What you need to do >>
Copy out, from the entries below, each line that holds the string "pink".

Available records >>

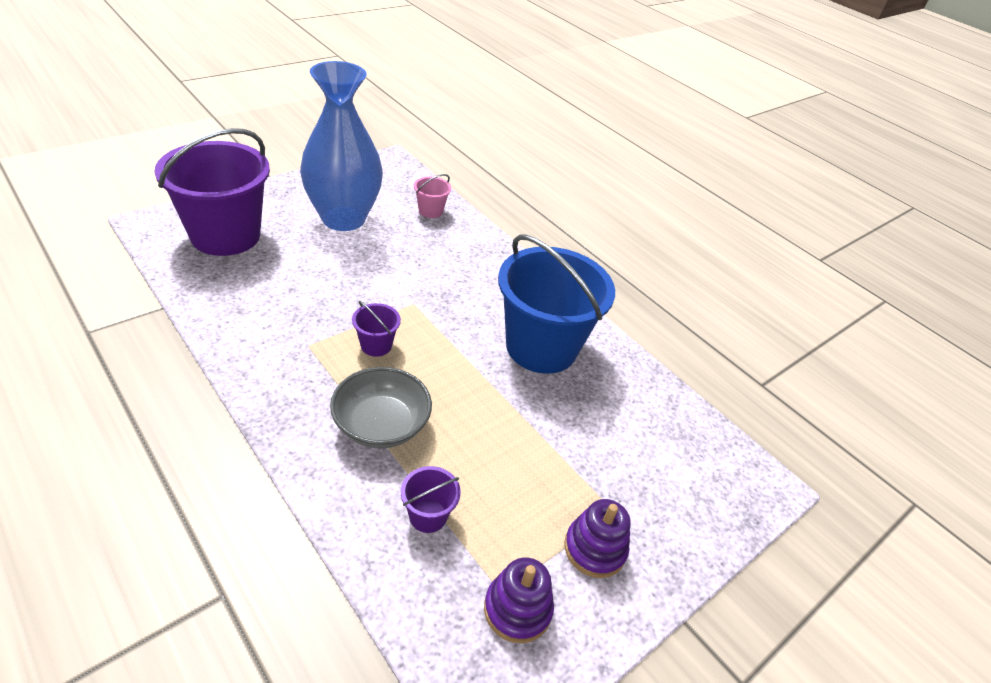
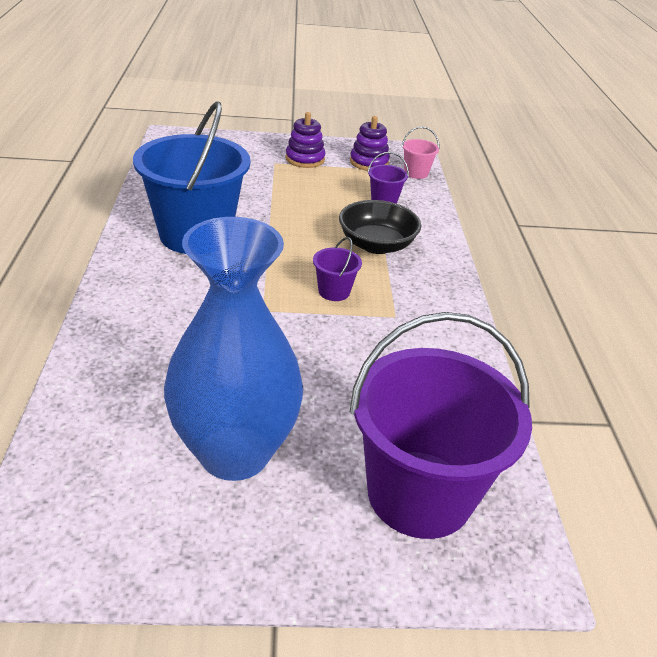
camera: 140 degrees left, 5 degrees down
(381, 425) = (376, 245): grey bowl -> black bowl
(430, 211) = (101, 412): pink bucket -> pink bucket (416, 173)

* * *

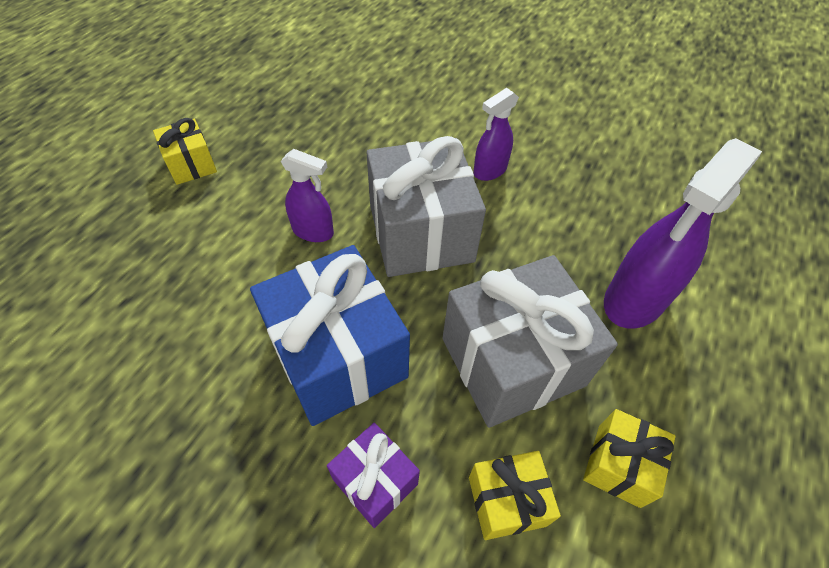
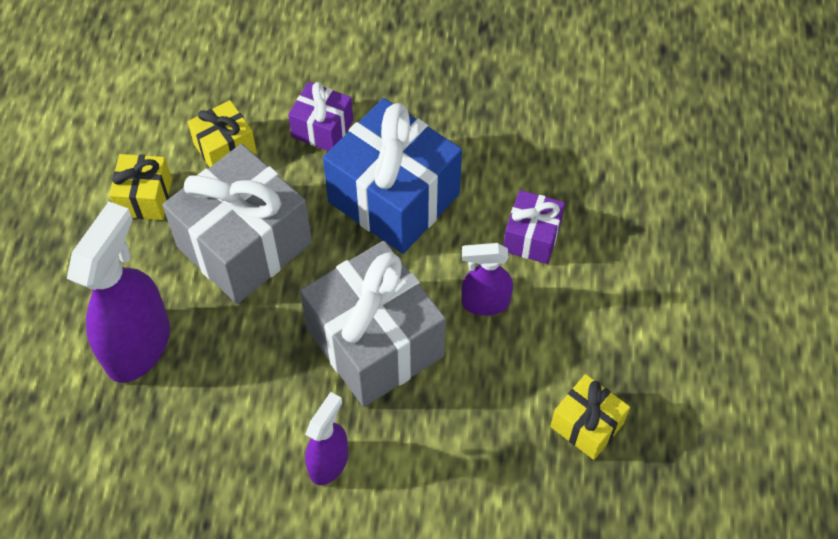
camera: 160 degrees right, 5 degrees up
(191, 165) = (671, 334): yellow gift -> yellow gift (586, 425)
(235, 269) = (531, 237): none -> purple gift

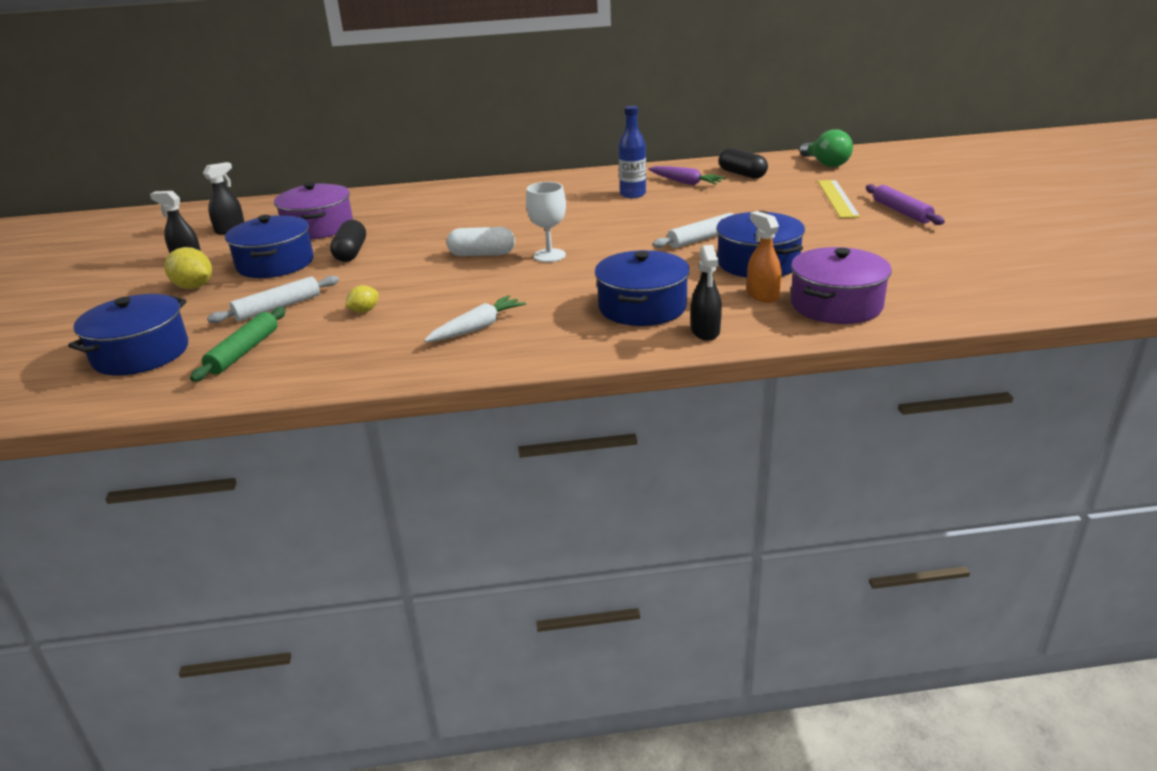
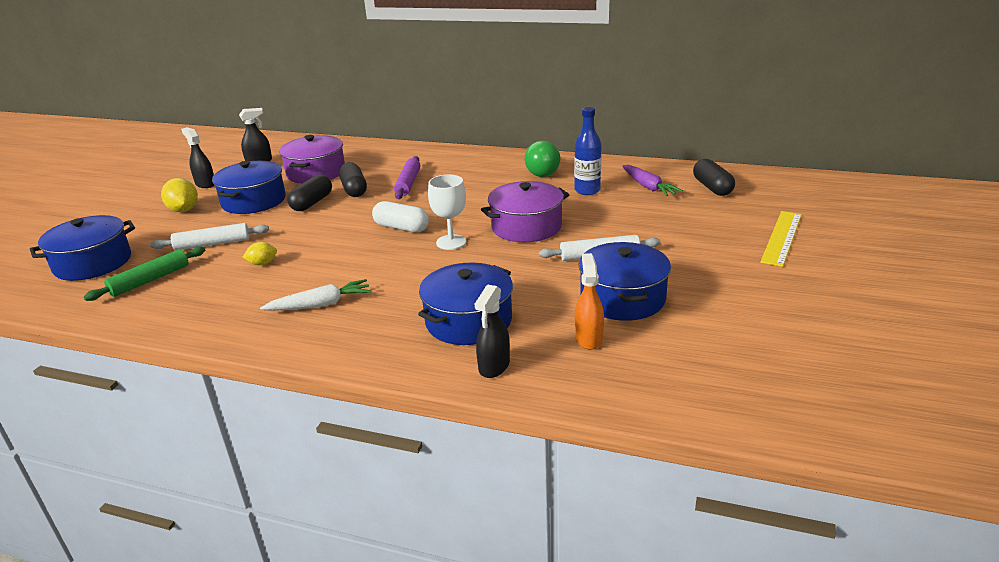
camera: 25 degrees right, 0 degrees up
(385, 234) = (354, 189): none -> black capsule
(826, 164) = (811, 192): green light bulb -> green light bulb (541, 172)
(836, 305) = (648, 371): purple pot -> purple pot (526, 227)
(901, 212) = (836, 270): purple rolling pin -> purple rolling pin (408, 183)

==

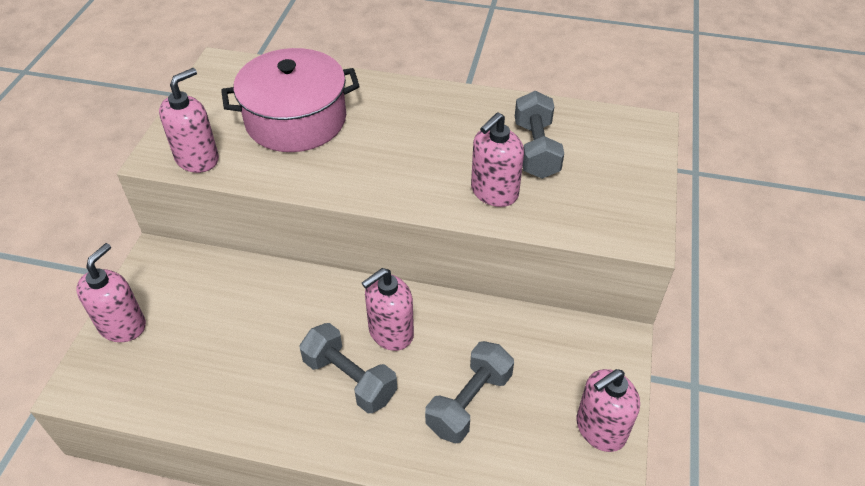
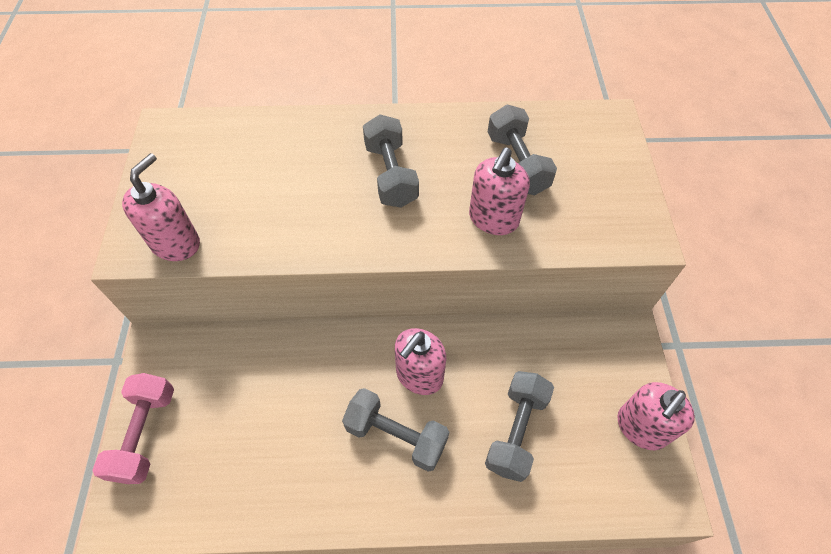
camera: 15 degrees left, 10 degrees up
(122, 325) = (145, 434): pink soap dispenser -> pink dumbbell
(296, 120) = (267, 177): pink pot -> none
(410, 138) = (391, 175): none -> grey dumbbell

Exercise result >>
(430, 211) = (101, 412): pink bucket -> pink bucket (416, 173)
(122, 325) = (145, 434): pink soap dispenser -> pink dumbbell
(296, 120) = (267, 177): pink pot -> none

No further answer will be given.